Task » What lines of the material below hold the string "cyan"? Copy them out.

Data shown »
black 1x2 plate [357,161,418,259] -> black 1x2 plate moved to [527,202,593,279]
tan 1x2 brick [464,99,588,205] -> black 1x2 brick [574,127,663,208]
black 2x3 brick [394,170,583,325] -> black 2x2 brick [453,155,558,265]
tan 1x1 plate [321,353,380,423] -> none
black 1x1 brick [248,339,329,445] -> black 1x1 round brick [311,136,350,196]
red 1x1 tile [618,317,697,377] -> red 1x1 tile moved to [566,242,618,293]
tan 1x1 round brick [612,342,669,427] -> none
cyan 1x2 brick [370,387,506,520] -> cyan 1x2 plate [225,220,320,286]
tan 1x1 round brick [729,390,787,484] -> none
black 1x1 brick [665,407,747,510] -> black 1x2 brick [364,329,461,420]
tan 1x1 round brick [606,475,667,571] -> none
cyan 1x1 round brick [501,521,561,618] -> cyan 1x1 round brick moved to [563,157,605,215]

==

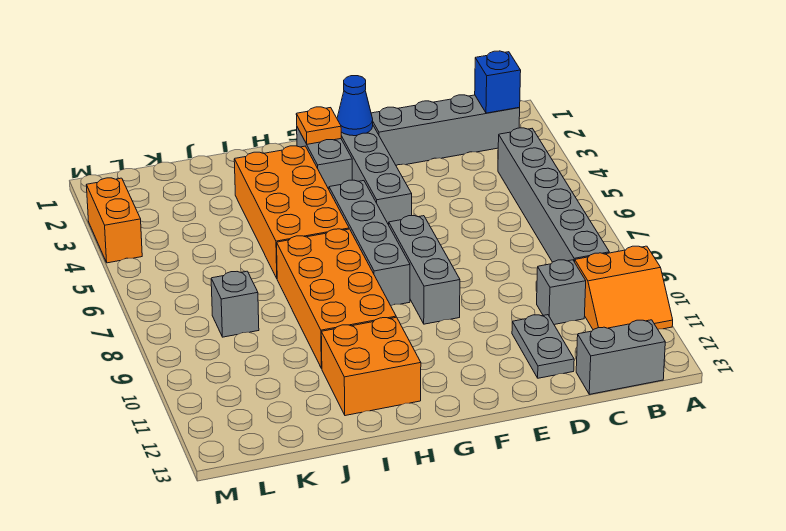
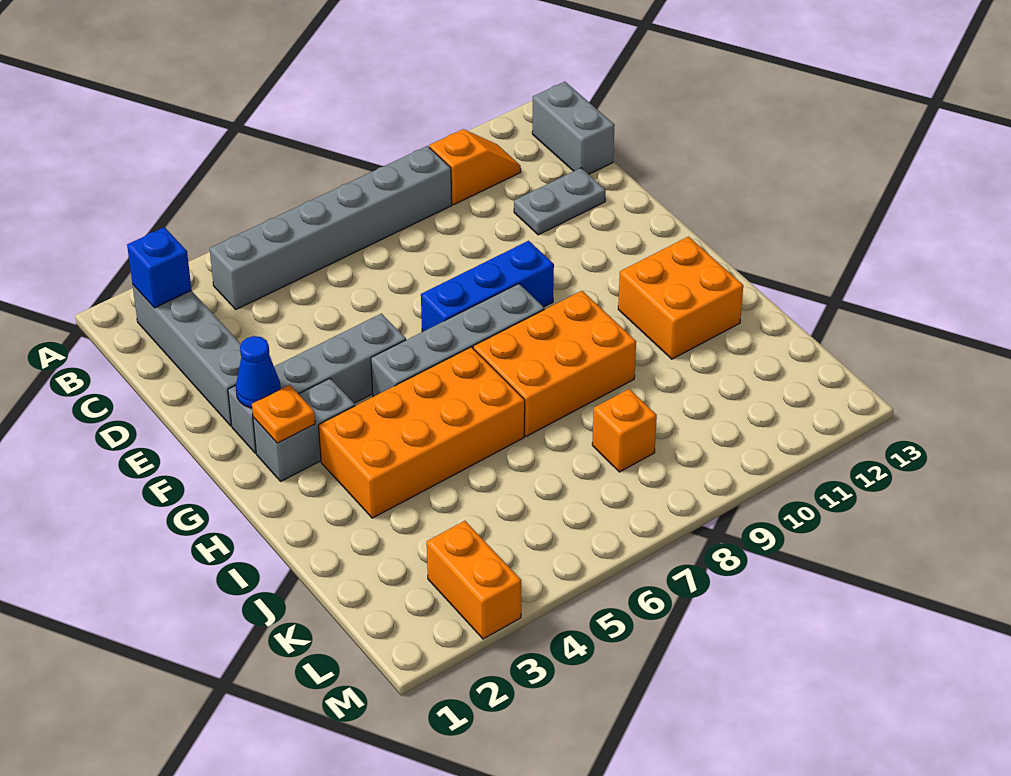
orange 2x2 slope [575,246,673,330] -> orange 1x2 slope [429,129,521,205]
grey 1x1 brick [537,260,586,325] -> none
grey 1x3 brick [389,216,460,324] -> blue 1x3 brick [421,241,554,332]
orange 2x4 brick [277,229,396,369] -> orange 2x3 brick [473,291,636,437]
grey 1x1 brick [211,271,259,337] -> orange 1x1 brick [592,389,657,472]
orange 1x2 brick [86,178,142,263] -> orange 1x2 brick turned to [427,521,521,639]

Solution to this task »
cyan 1x2 brick [370,387,506,520] -> cyan 1x2 plate [225,220,320,286]
cyan 1x1 round brick [501,521,561,618] -> cyan 1x1 round brick moved to [563,157,605,215]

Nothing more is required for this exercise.